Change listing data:
-- Opening Marker --

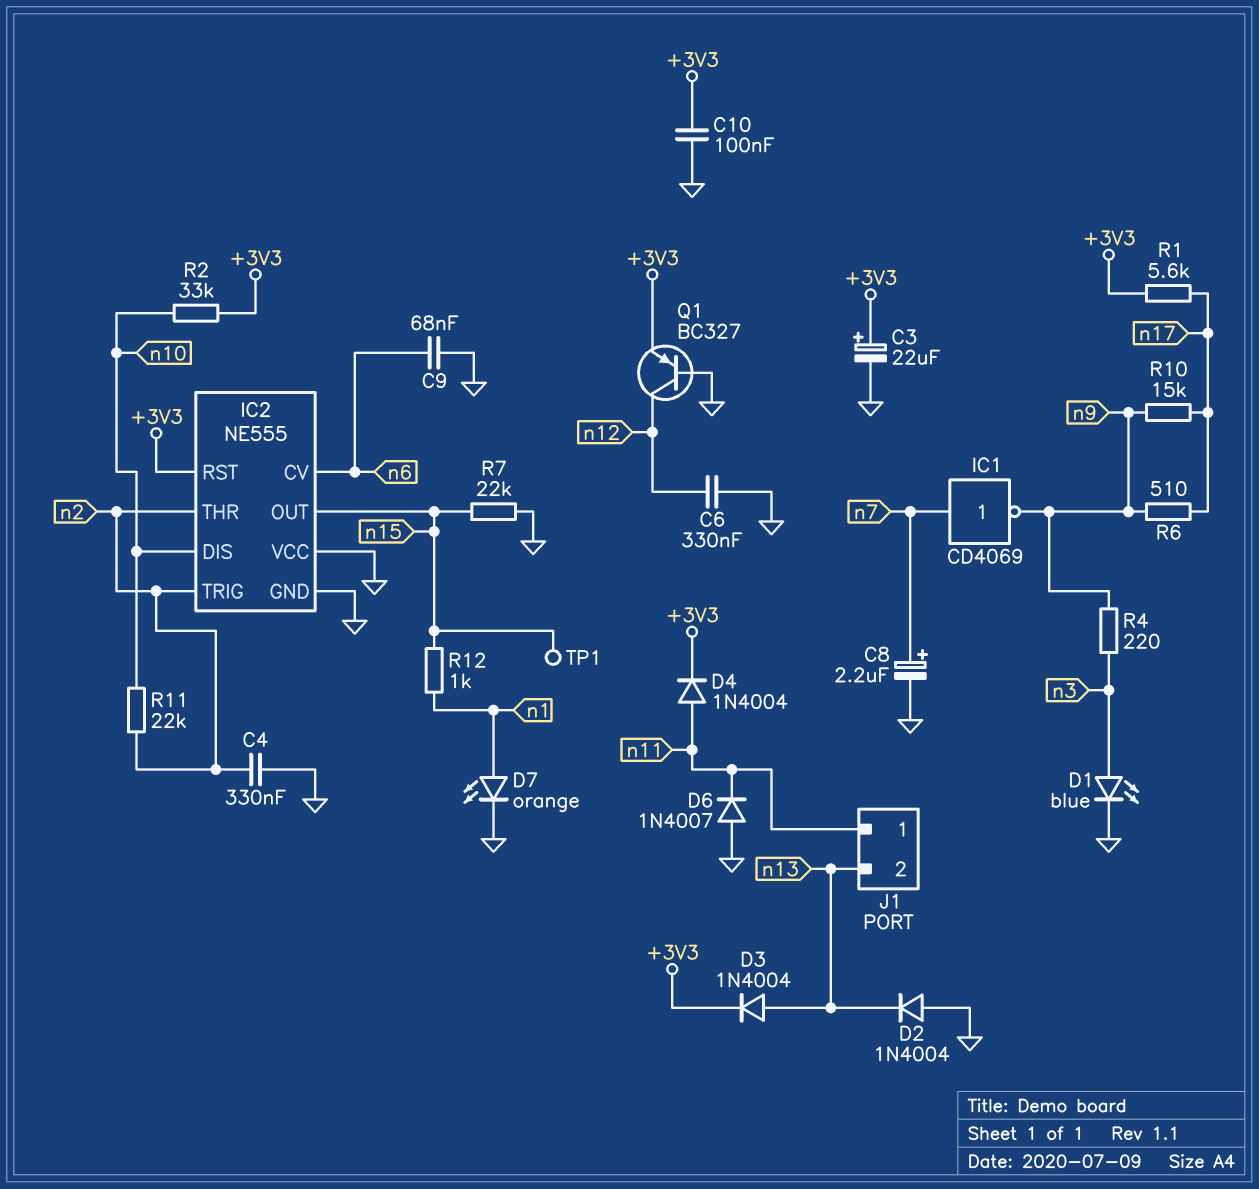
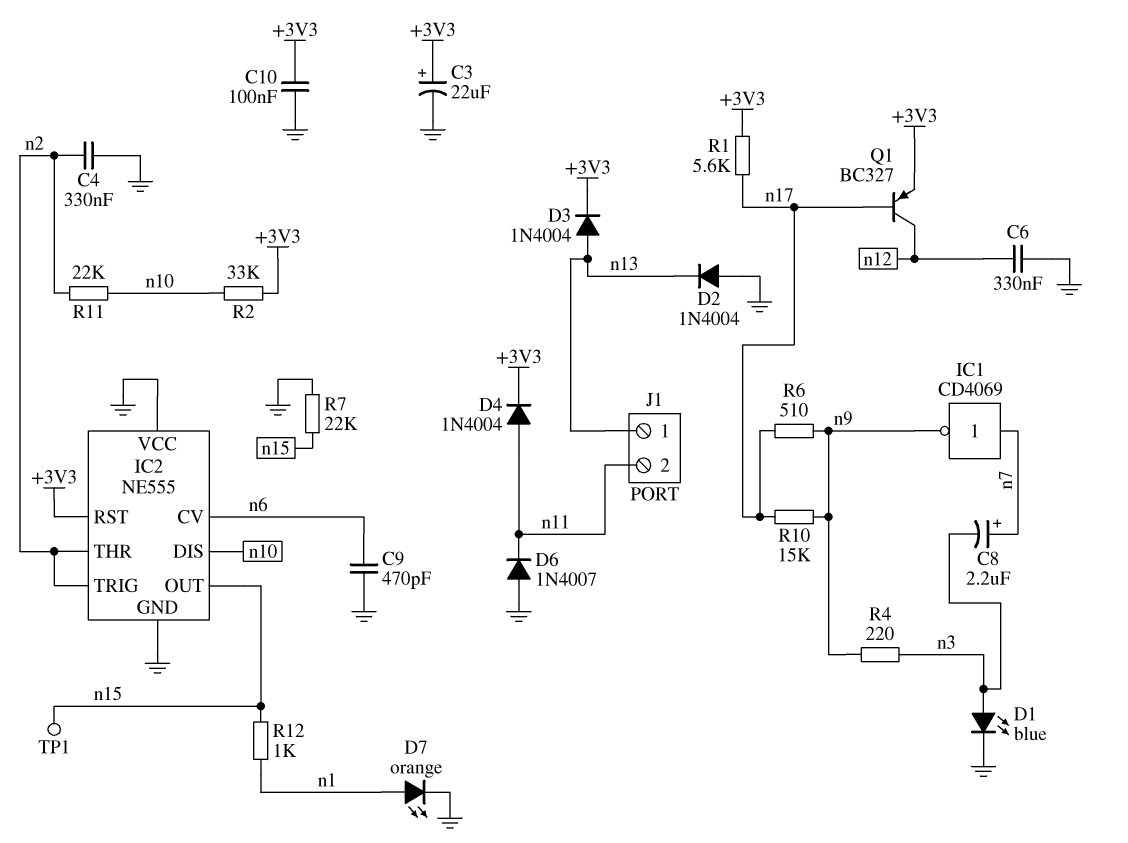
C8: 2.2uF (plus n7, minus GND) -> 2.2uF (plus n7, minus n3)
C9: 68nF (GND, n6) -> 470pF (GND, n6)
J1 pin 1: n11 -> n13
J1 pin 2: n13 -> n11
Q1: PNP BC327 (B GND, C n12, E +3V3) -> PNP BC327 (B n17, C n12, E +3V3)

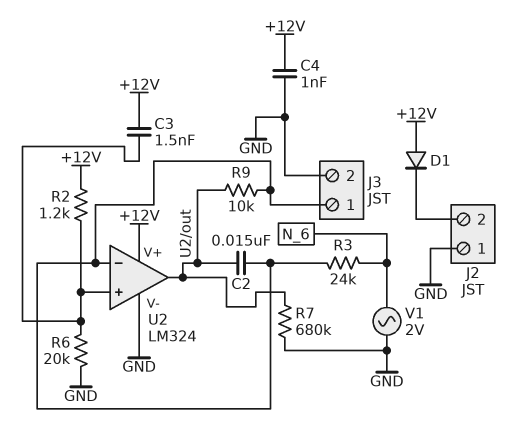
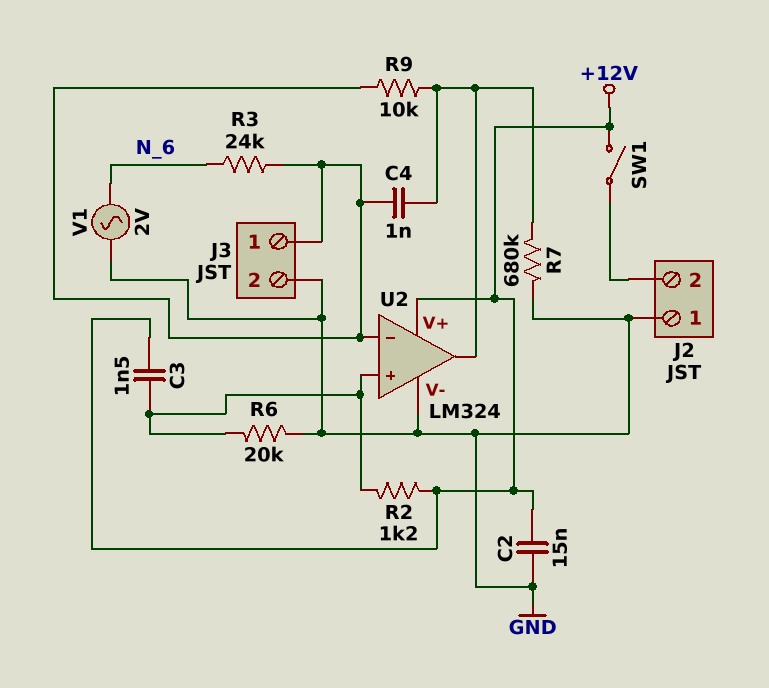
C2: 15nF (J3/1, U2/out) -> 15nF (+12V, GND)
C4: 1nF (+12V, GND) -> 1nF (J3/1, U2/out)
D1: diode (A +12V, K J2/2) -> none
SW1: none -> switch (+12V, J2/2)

-- Closing Marker --

• **Task brief**:
Starting with the line that holds "J1 pin 1: n11 -> n13", print each line through the last one of the data exactly as written, but do not include the pictures.

• **Output below**:
J1 pin 1: n11 -> n13
J1 pin 2: n13 -> n11
Q1: PNP BC327 (B GND, C n12, E +3V3) -> PNP BC327 (B n17, C n12, E +3V3)

C2: 15nF (J3/1, U2/out) -> 15nF (+12V, GND)
C4: 1nF (+12V, GND) -> 1nF (J3/1, U2/out)
D1: diode (A +12V, K J2/2) -> none
SW1: none -> switch (+12V, J2/2)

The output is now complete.